* _Work instructions_
Repeat each entry word for word; the images are not part of the copy.

Study material Start Marker

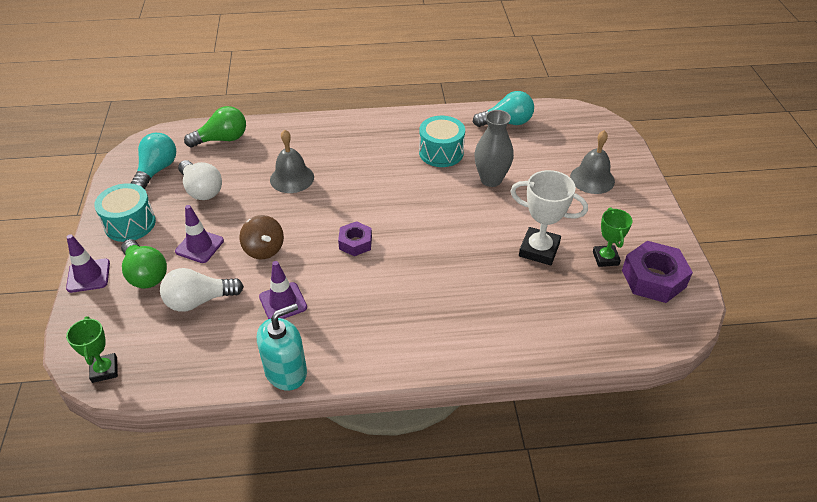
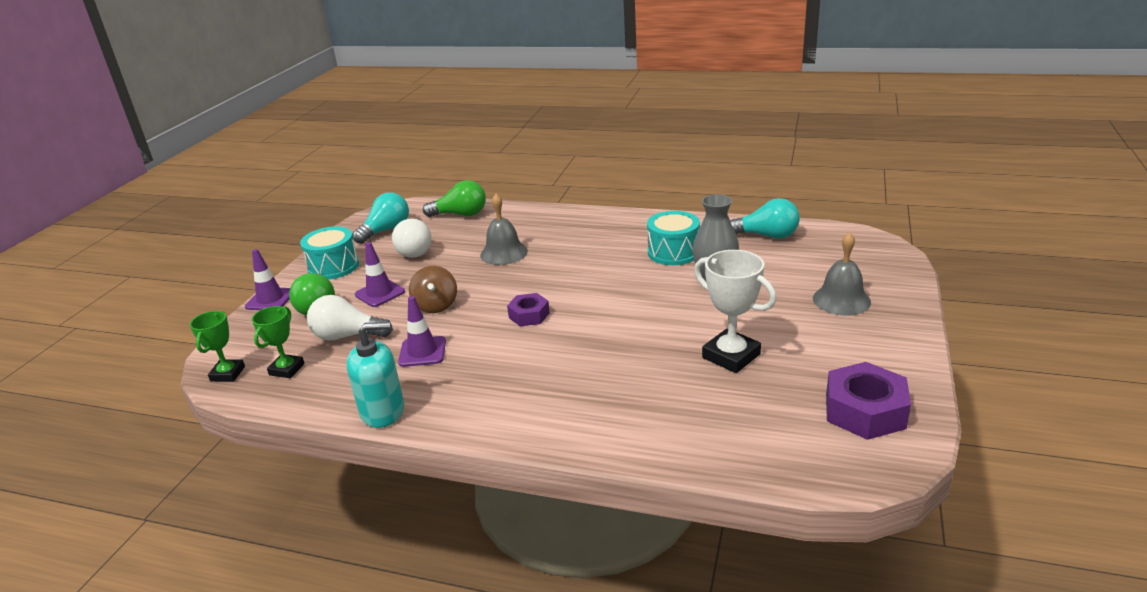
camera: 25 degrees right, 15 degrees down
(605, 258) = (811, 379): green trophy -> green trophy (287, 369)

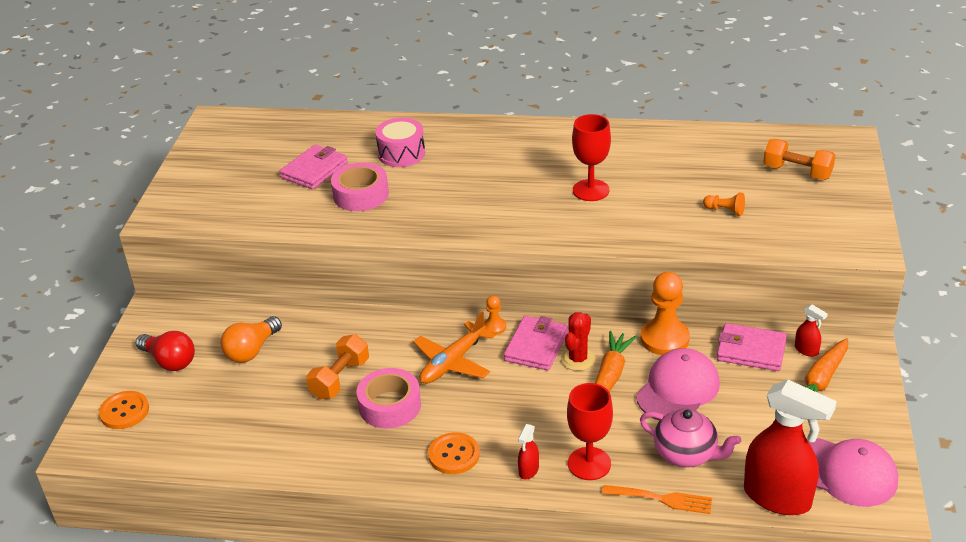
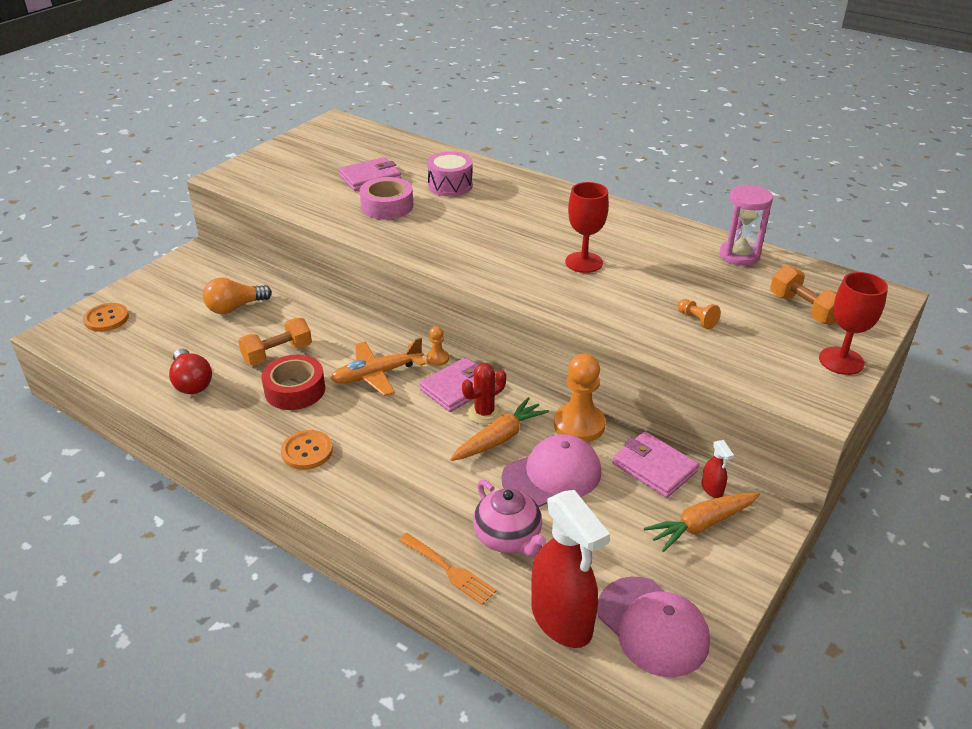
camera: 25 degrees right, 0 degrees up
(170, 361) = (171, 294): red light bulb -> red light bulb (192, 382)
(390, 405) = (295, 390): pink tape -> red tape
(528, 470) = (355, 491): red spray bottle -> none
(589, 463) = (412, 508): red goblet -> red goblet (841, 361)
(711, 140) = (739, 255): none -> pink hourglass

Study material End Marker

* _Result of the exercise_
camera: 25 degrees right, 15 degrees down
(605, 258) = (811, 379): green trophy -> green trophy (287, 369)

camera: 25 degrees right, 0 degrees up
(170, 361) = (171, 294): red light bulb -> red light bulb (192, 382)
(390, 405) = (295, 390): pink tape -> red tape
(528, 470) = (355, 491): red spray bottle -> none
(589, 463) = (412, 508): red goblet -> red goblet (841, 361)
(711, 140) = (739, 255): none -> pink hourglass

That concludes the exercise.